◆ **Data**:
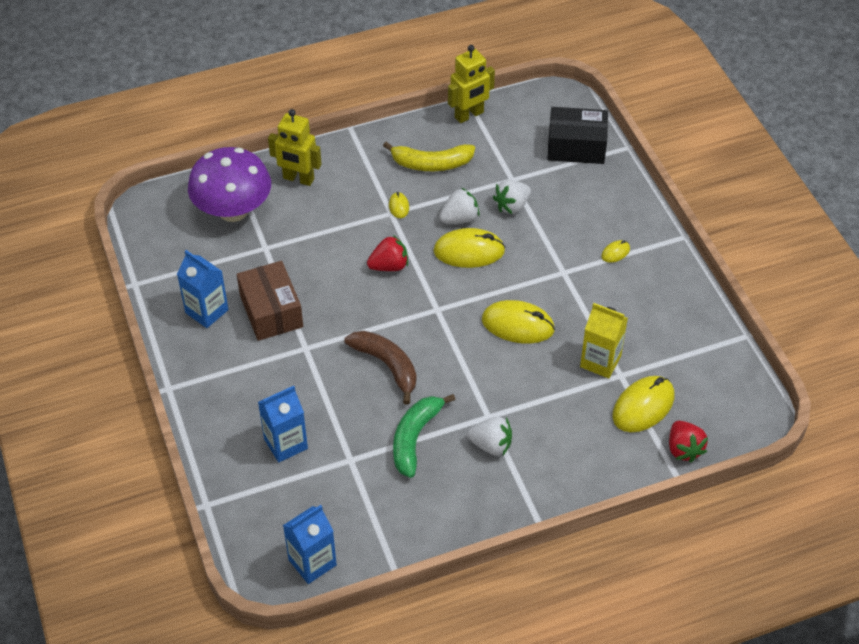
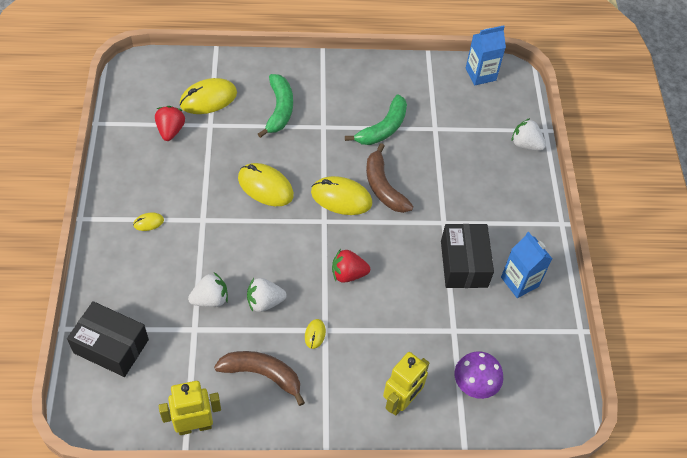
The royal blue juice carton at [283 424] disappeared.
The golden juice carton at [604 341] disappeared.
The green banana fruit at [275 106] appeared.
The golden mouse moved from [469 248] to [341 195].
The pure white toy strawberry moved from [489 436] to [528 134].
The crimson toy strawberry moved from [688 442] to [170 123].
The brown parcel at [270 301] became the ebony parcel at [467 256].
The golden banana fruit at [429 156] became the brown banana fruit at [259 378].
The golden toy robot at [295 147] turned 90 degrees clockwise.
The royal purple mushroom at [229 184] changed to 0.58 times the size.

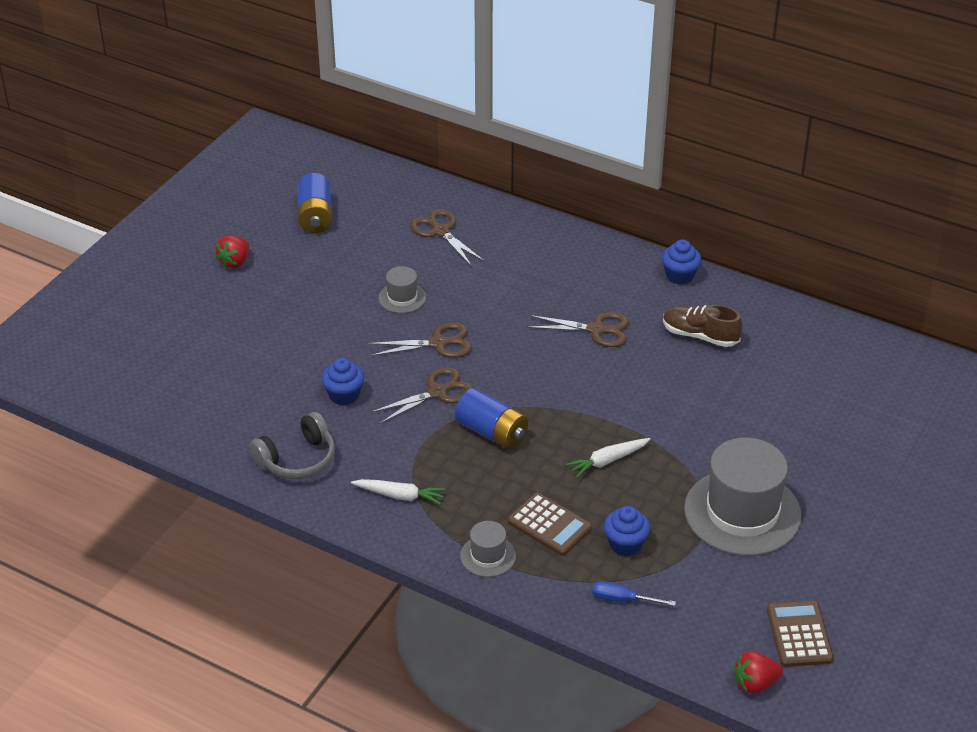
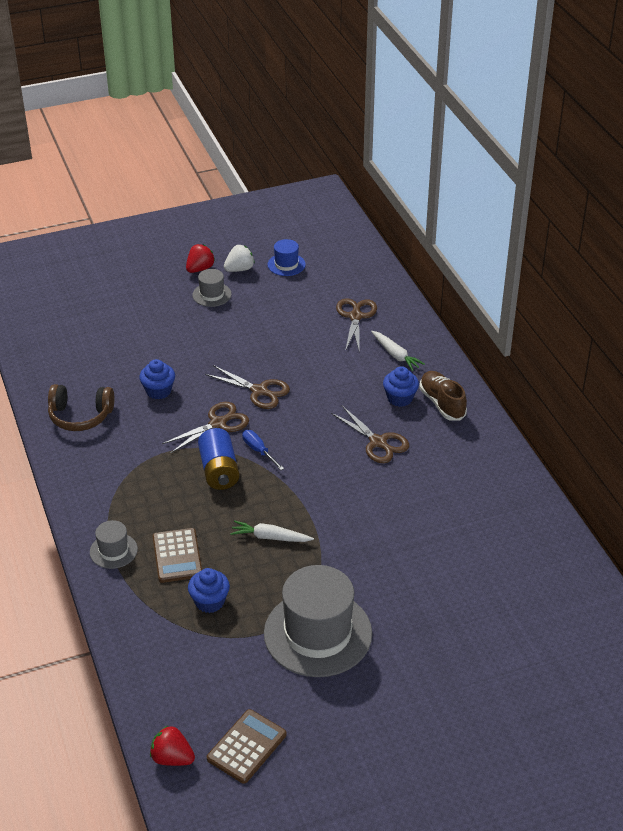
The pure white toy strawberry at [239 258] appeared.
The pure white toy carrot moved from [398 492] to [398 351].
The ash-grey hat moved from [402 289] to [212 288].
The royal blue screwdriver moved from [634 593] to [263 450].
The royal blue cupcake moved from [682 262] to [401 386].
The brown shoe moved from [703 326] to [443 396].
The royal blue AA battery at [314 203] was replaced by the royal blue hat at [287 257].
The ash-grey headphones at [292 446] became the brown headphones at [81 407].
The crimson toy strawberry at [232 251] turned 150 degrees clockwise.
The brown pair of scissors at [422 395] turned 45 degrees counterclockwise.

◆ **Task directions**:
Among the entries, count how many lines hold the string "grey", then state only that number.

◆ **Solution to the problem**:
2